WORK INSTRUCTIONS
Only one stretch of the data below should be repeated: the lines from the line containing "C2: 68nF (0V, SIG7) -> 68nF (0V, SIG19)" through the line containing "U3: OR CD4071", inclusive, exactly as they are.

SOURCE INFORMATION

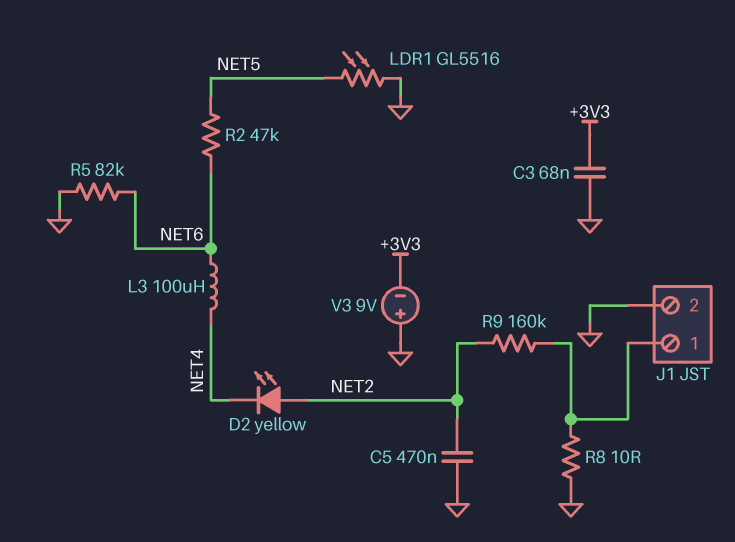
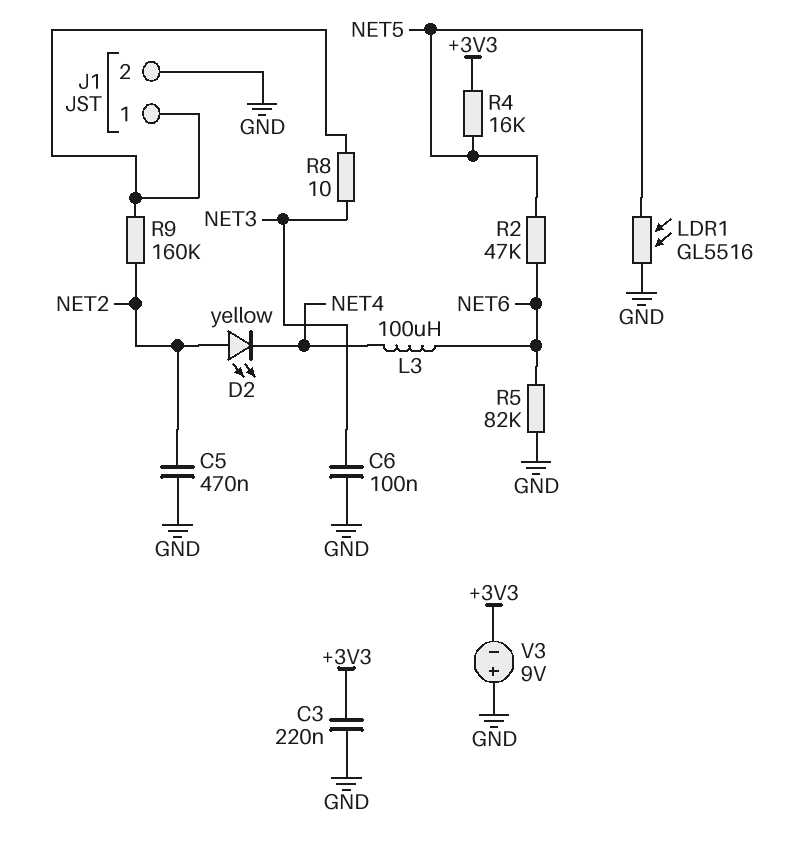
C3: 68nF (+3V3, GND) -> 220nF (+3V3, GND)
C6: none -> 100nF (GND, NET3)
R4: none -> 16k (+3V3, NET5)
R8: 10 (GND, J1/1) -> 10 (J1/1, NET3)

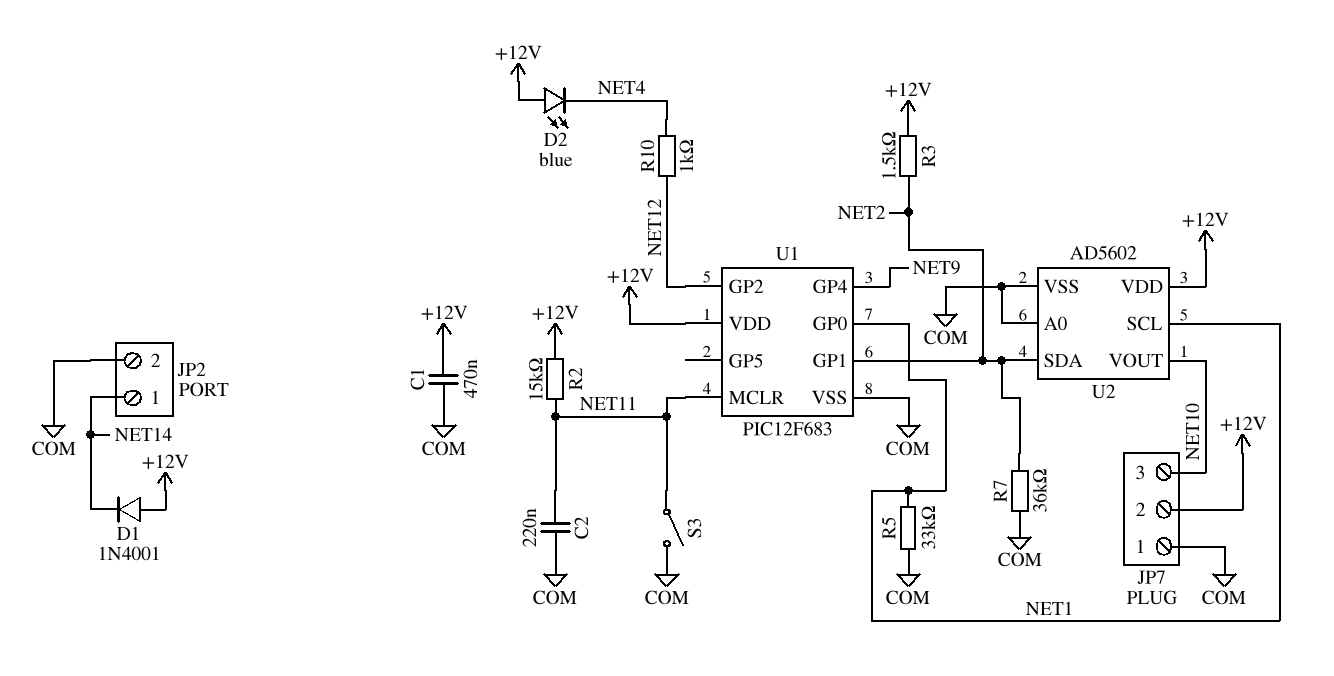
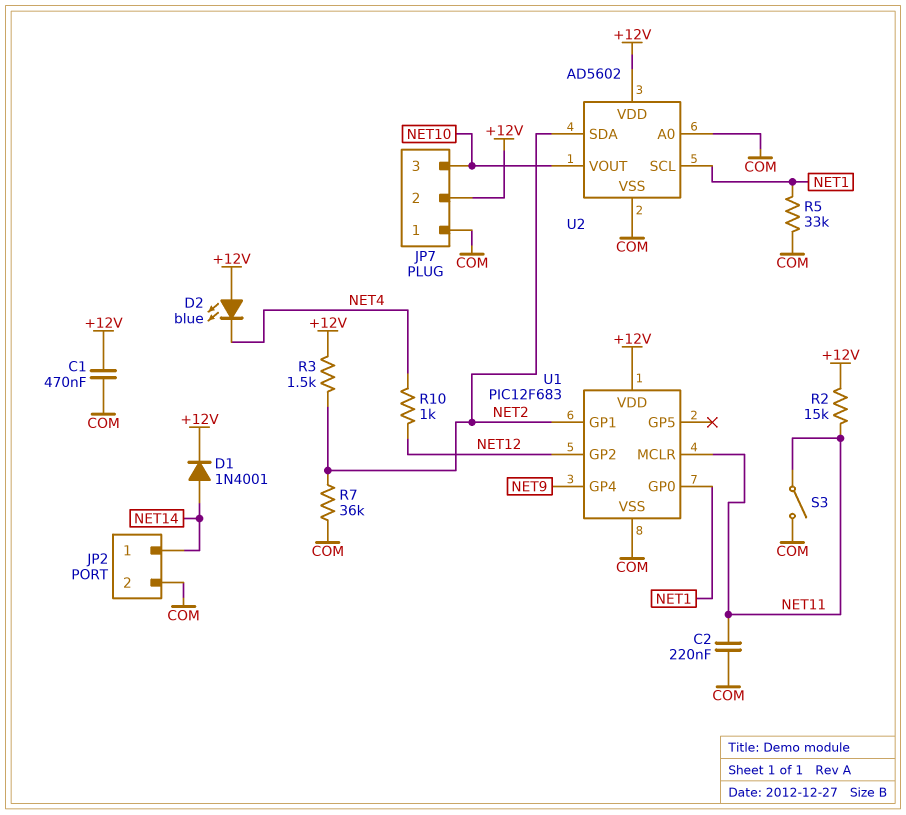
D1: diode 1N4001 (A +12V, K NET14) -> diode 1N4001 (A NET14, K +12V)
...
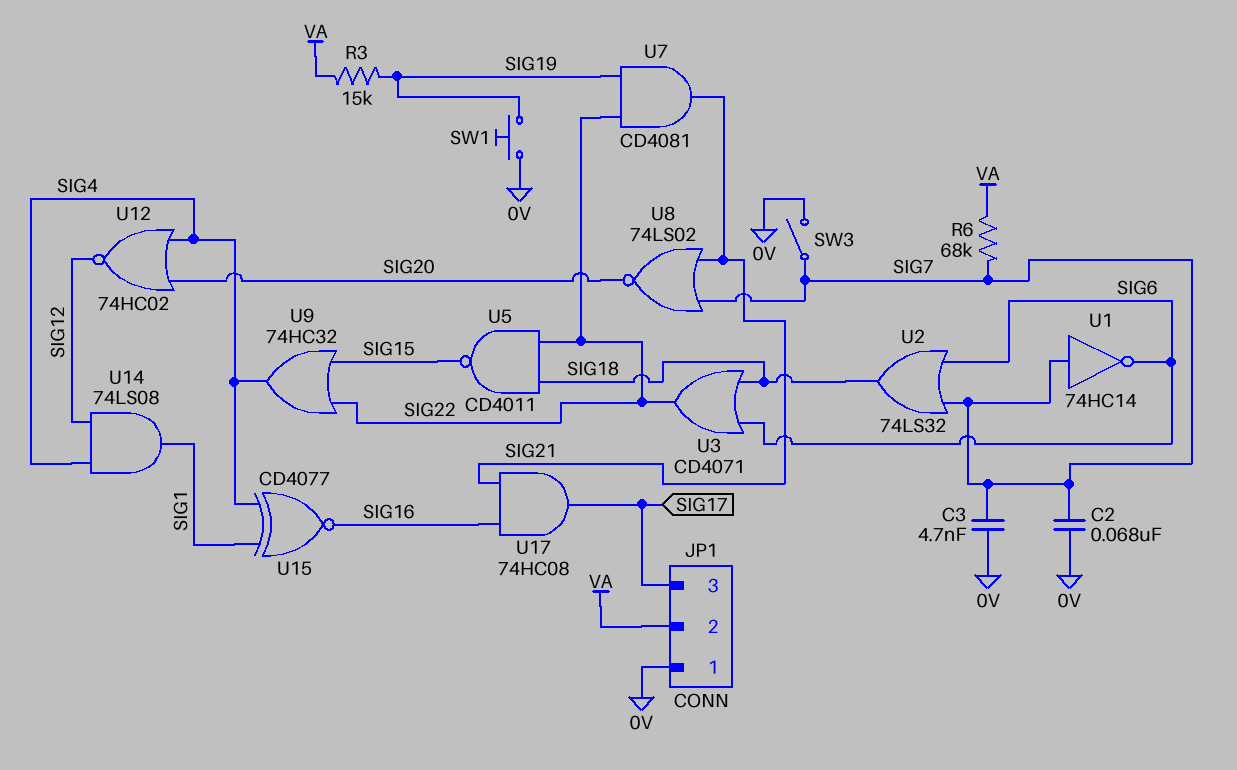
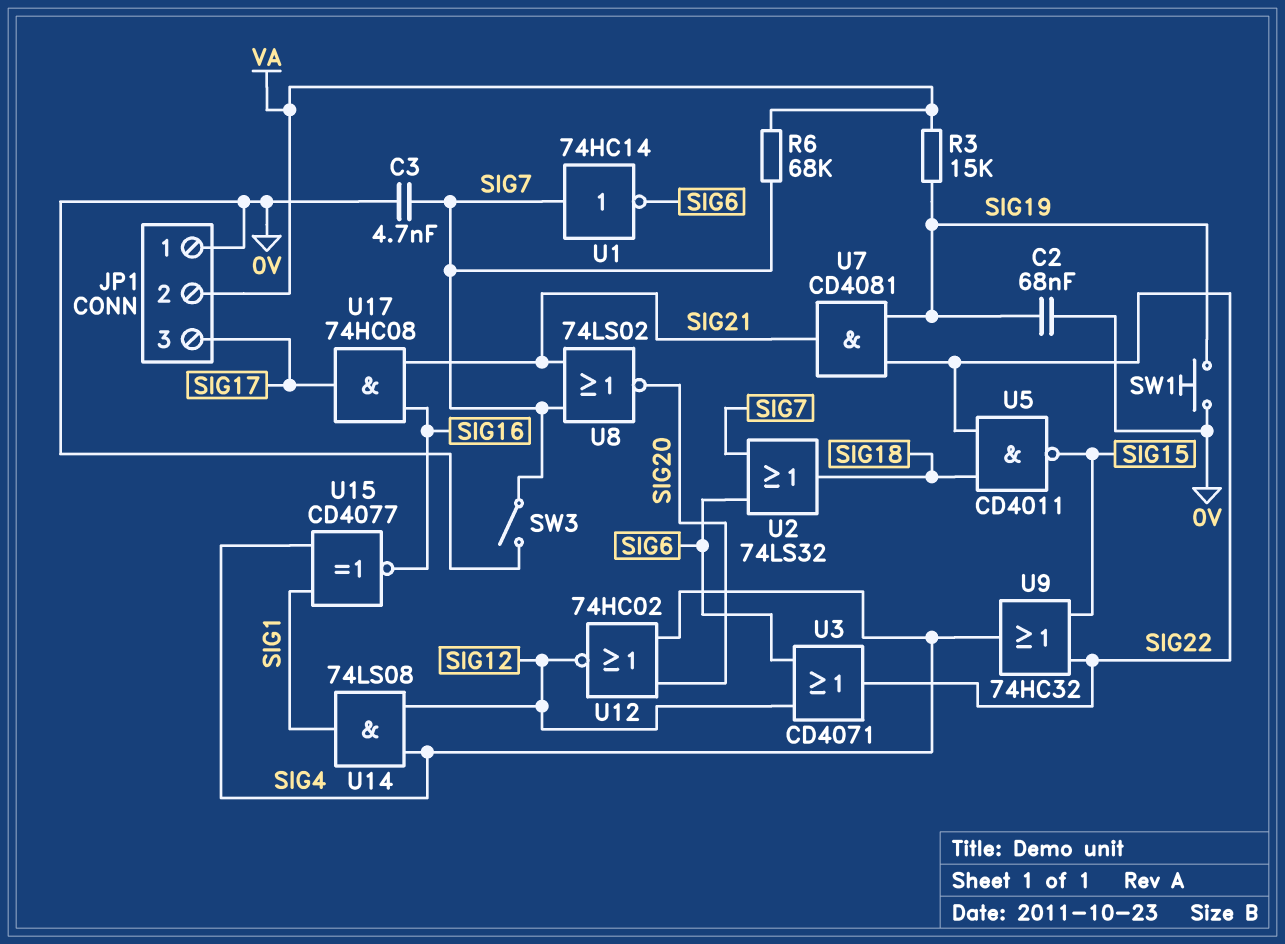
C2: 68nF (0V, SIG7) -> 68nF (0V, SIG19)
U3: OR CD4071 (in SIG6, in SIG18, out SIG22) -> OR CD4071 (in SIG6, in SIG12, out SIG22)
* * *
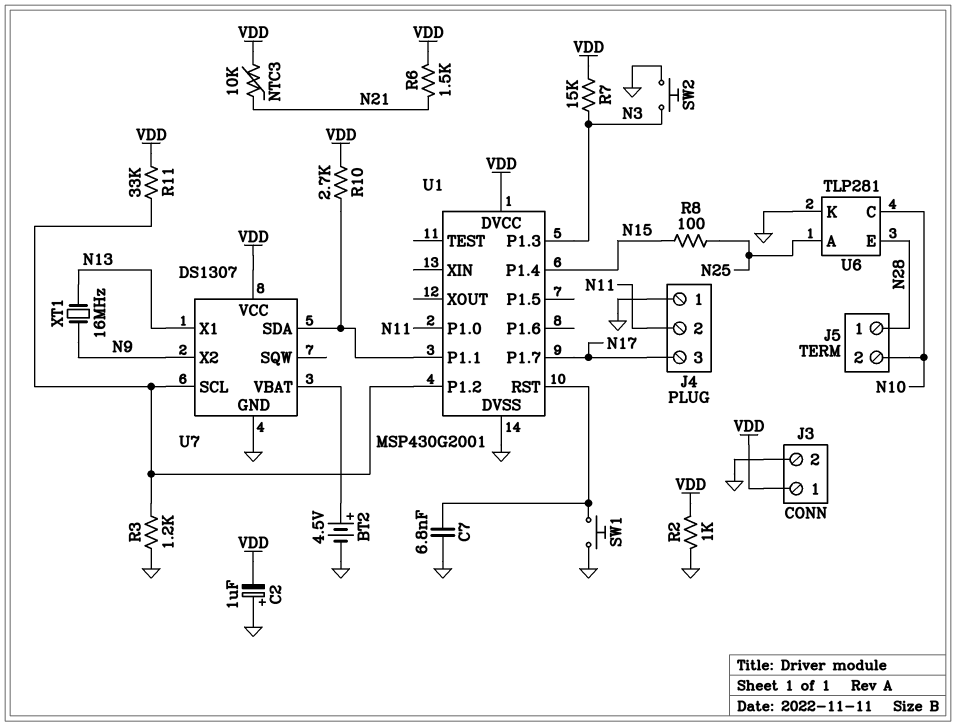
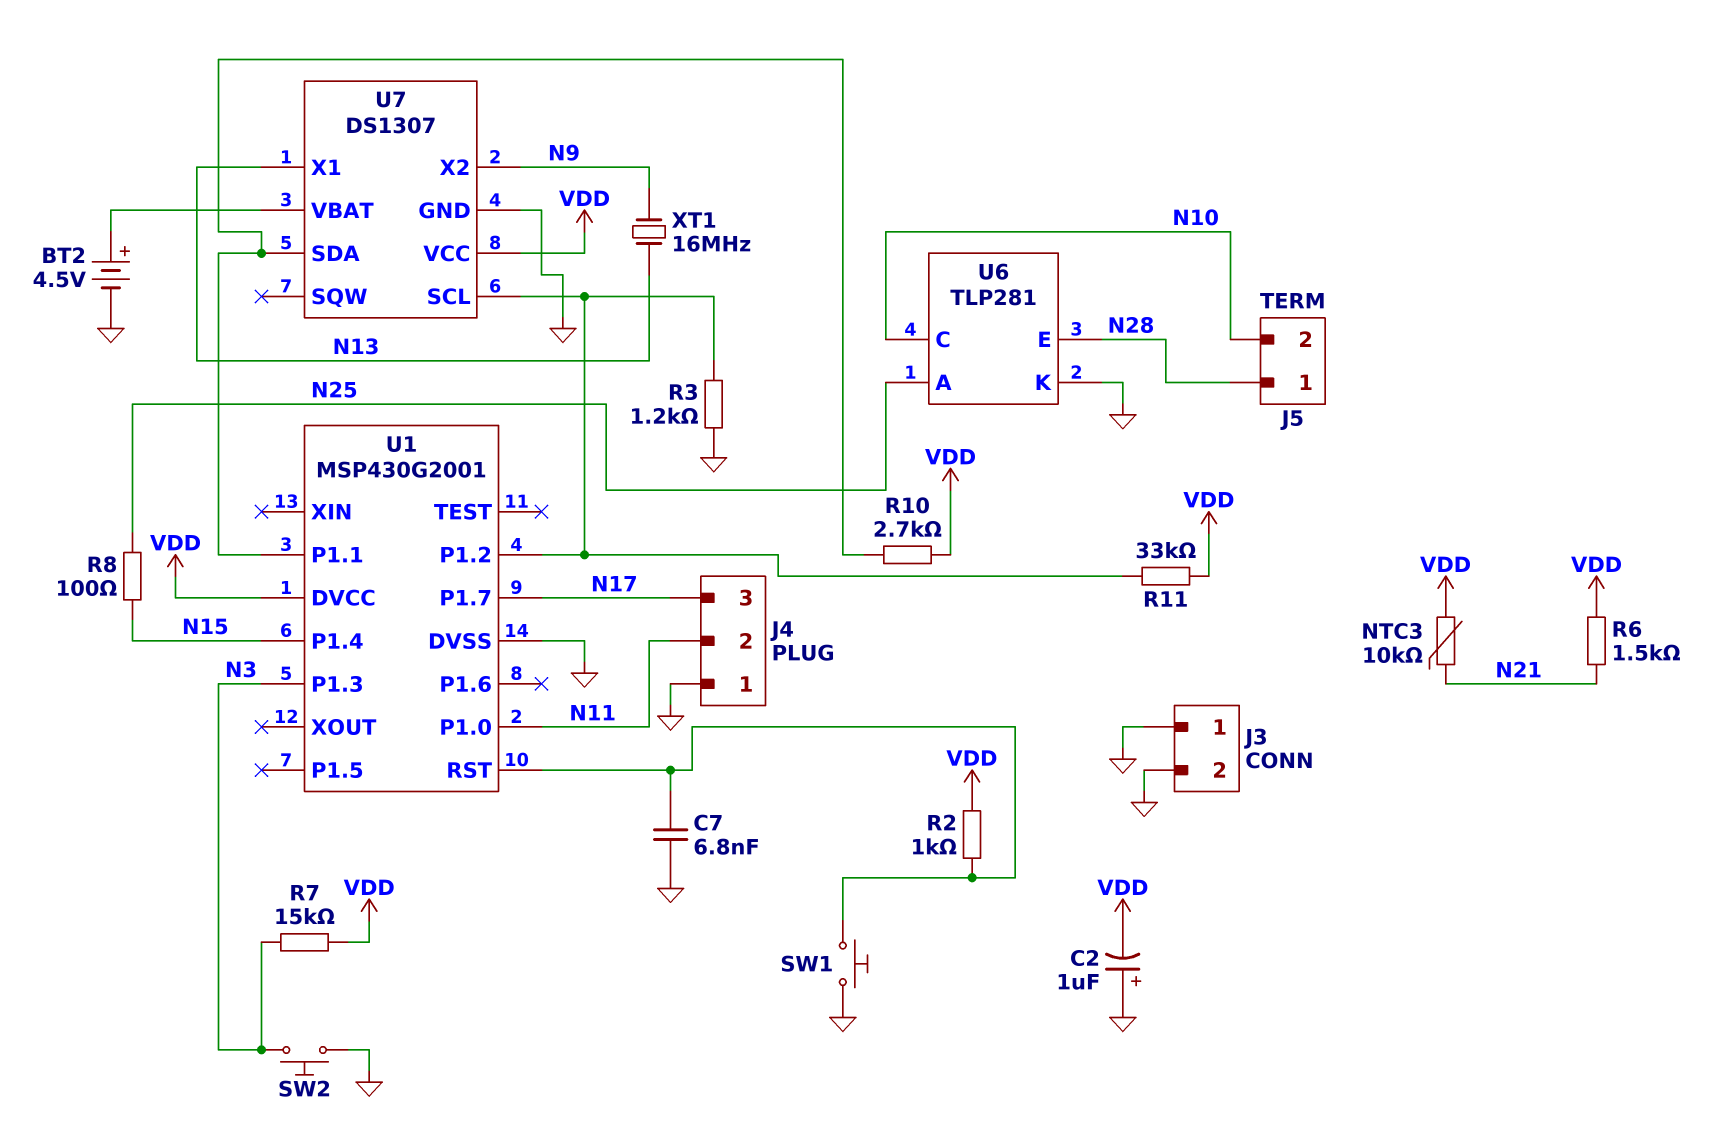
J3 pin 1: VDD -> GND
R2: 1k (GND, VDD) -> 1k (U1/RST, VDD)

RESPONSE TO THIS TASK
C2: 68nF (0V, SIG7) -> 68nF (0V, SIG19)
U3: OR CD4071 (in SIG6, in SIG18, out SIG22) -> OR CD4071 (in SIG6, in SIG12, out SIG22)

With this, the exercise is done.